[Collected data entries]
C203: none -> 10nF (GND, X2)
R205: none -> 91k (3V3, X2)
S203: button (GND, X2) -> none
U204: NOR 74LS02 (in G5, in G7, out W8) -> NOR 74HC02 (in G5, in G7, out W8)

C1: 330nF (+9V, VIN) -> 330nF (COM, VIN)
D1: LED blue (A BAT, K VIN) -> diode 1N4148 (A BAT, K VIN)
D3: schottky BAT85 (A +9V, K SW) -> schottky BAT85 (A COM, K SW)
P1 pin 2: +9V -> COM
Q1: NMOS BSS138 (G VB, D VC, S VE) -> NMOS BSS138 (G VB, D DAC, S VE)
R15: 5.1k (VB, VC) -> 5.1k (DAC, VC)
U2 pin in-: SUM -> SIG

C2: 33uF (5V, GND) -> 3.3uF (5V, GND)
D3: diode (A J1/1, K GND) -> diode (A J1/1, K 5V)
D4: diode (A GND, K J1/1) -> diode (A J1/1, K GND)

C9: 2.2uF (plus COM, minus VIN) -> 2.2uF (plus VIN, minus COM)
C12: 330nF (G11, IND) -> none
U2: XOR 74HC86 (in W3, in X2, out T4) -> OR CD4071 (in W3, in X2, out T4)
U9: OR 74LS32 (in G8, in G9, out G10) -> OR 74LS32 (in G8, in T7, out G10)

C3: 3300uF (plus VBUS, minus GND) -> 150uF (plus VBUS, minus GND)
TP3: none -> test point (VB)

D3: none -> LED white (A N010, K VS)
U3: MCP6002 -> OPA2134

## Exercise requirements
The data given above must be transcribed exactly and completely.

## Response
C203: none -> 10nF (GND, X2)
R205: none -> 91k (3V3, X2)
S203: button (GND, X2) -> none
U204: NOR 74LS02 (in G5, in G7, out W8) -> NOR 74HC02 (in G5, in G7, out W8)

C1: 330nF (+9V, VIN) -> 330nF (COM, VIN)
D1: LED blue (A BAT, K VIN) -> diode 1N4148 (A BAT, K VIN)
D3: schottky BAT85 (A +9V, K SW) -> schottky BAT85 (A COM, K SW)
P1 pin 2: +9V -> COM
Q1: NMOS BSS138 (G VB, D VC, S VE) -> NMOS BSS138 (G VB, D DAC, S VE)
R15: 5.1k (VB, VC) -> 5.1k (DAC, VC)
U2 pin in-: SUM -> SIG

C2: 33uF (5V, GND) -> 3.3uF (5V, GND)
D3: diode (A J1/1, K GND) -> diode (A J1/1, K 5V)
D4: diode (A GND, K J1/1) -> diode (A J1/1, K GND)

C9: 2.2uF (plus COM, minus VIN) -> 2.2uF (plus VIN, minus COM)
C12: 330nF (G11, IND) -> none
U2: XOR 74HC86 (in W3, in X2, out T4) -> OR CD4071 (in W3, in X2, out T4)
U9: OR 74LS32 (in G8, in G9, out G10) -> OR 74LS32 (in G8, in T7, out G10)

C3: 3300uF (plus VBUS, minus GND) -> 150uF (plus VBUS, minus GND)
TP3: none -> test point (VB)

D3: none -> LED white (A N010, K VS)
U3: MCP6002 -> OPA2134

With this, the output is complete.